[Opening Extracted data section]
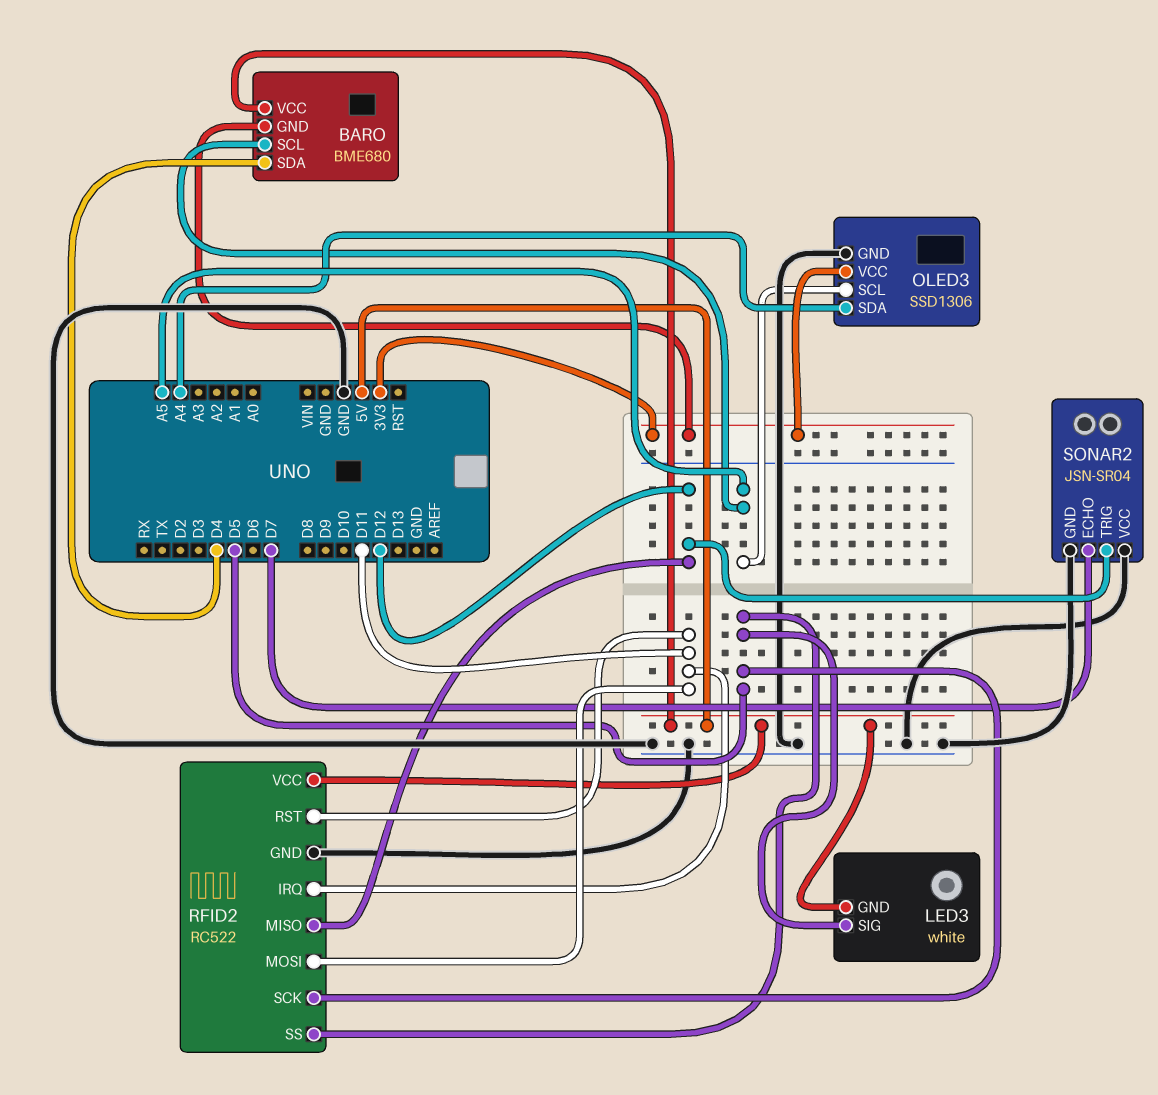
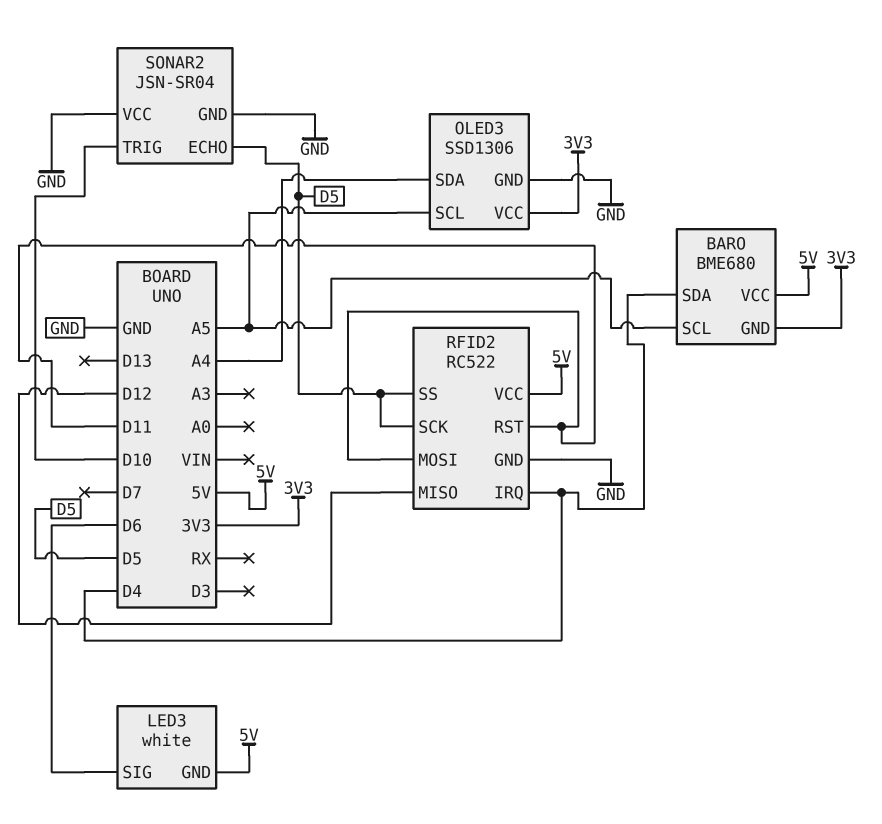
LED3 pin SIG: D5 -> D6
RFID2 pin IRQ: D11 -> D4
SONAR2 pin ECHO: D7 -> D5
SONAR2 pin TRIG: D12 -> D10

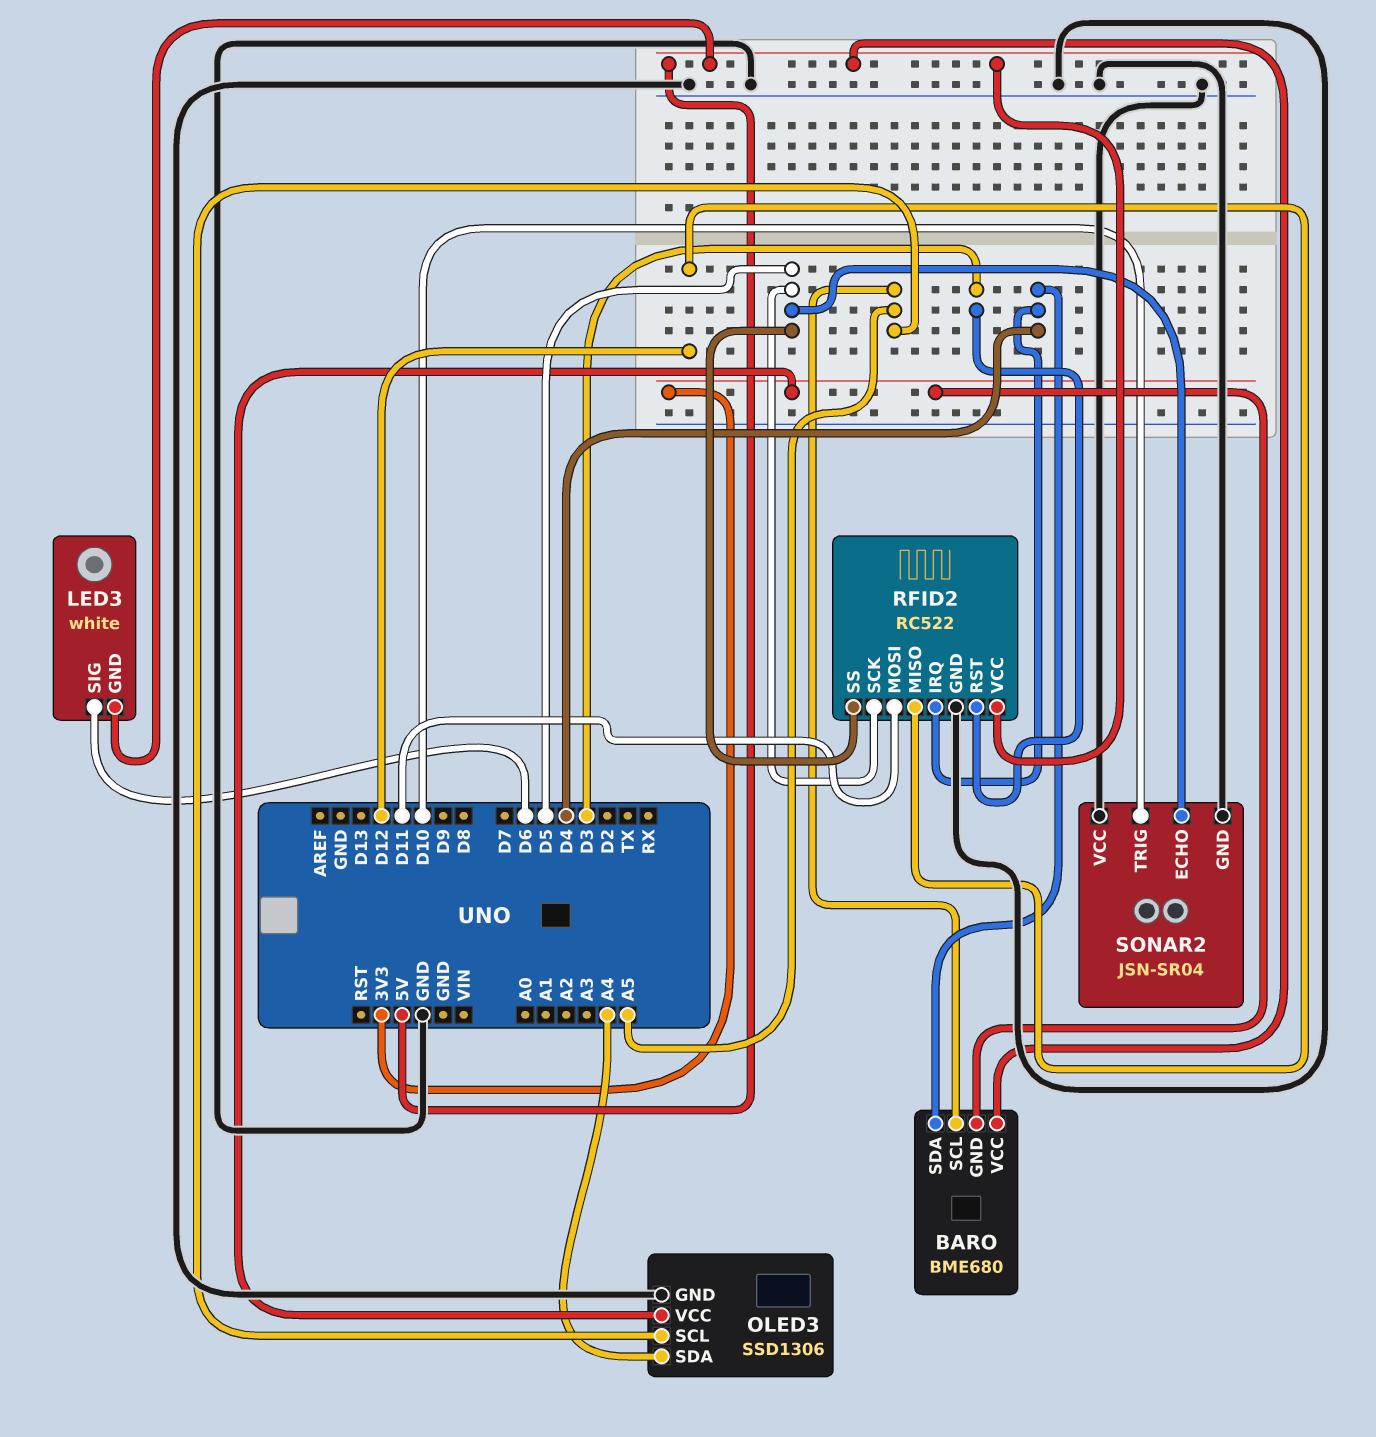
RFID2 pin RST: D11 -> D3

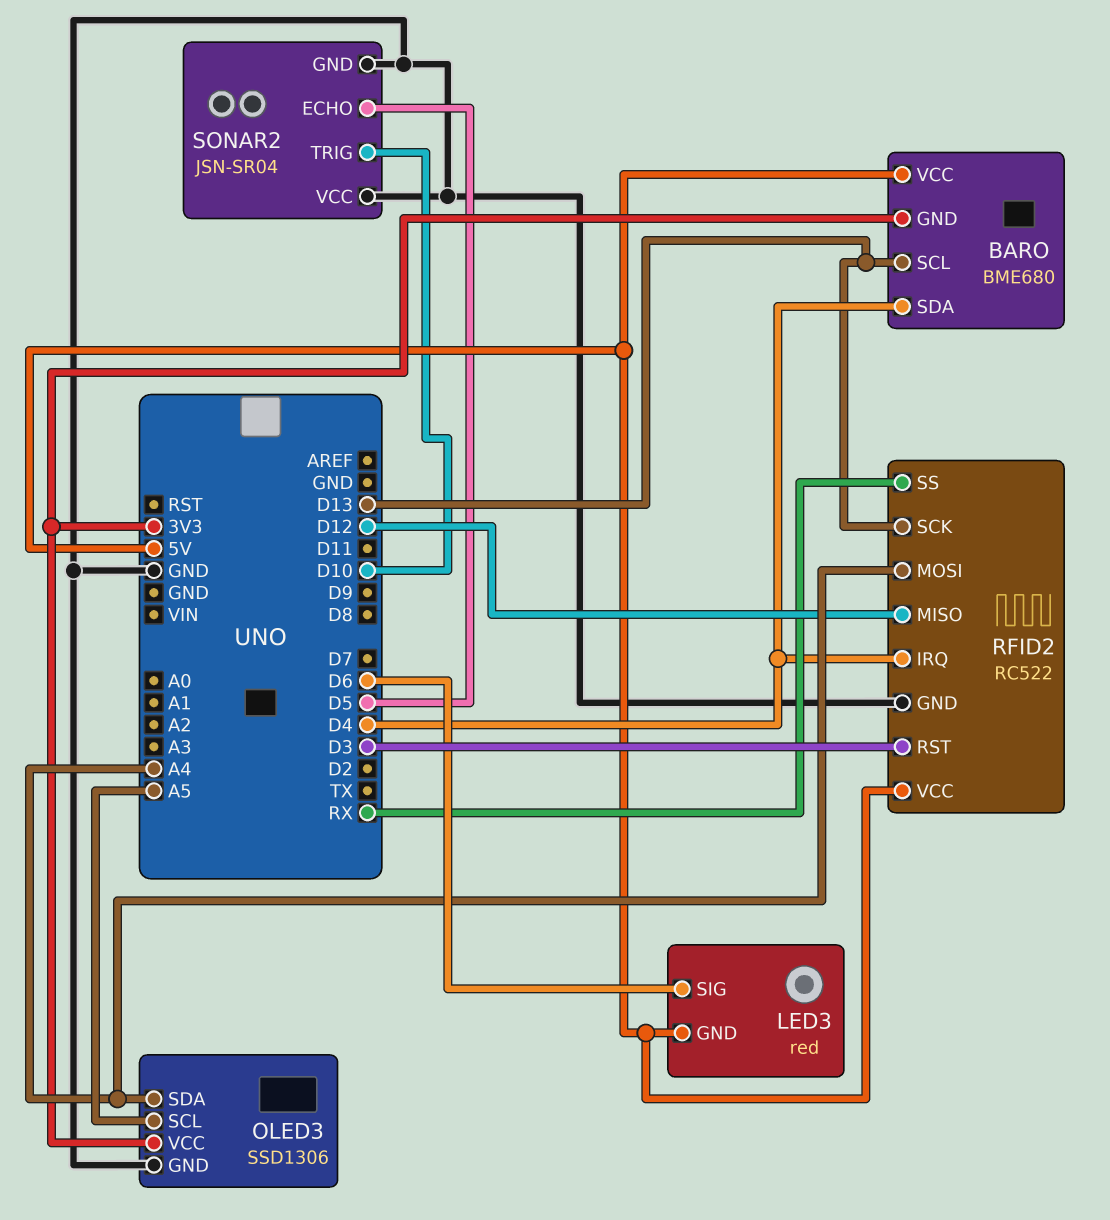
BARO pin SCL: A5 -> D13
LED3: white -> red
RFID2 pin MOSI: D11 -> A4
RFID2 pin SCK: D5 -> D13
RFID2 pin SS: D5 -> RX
[Closing Extracted data section]
## Exercise details
An exact transcription of all the entries is required, without the pictures.

## Finished task
LED3 pin SIG: D5 -> D6
RFID2 pin IRQ: D11 -> D4
SONAR2 pin ECHO: D7 -> D5
SONAR2 pin TRIG: D12 -> D10

RFID2 pin RST: D11 -> D3

BARO pin SCL: A5 -> D13
LED3: white -> red
RFID2 pin MOSI: D11 -> A4
RFID2 pin SCK: D5 -> D13
RFID2 pin SS: D5 -> RX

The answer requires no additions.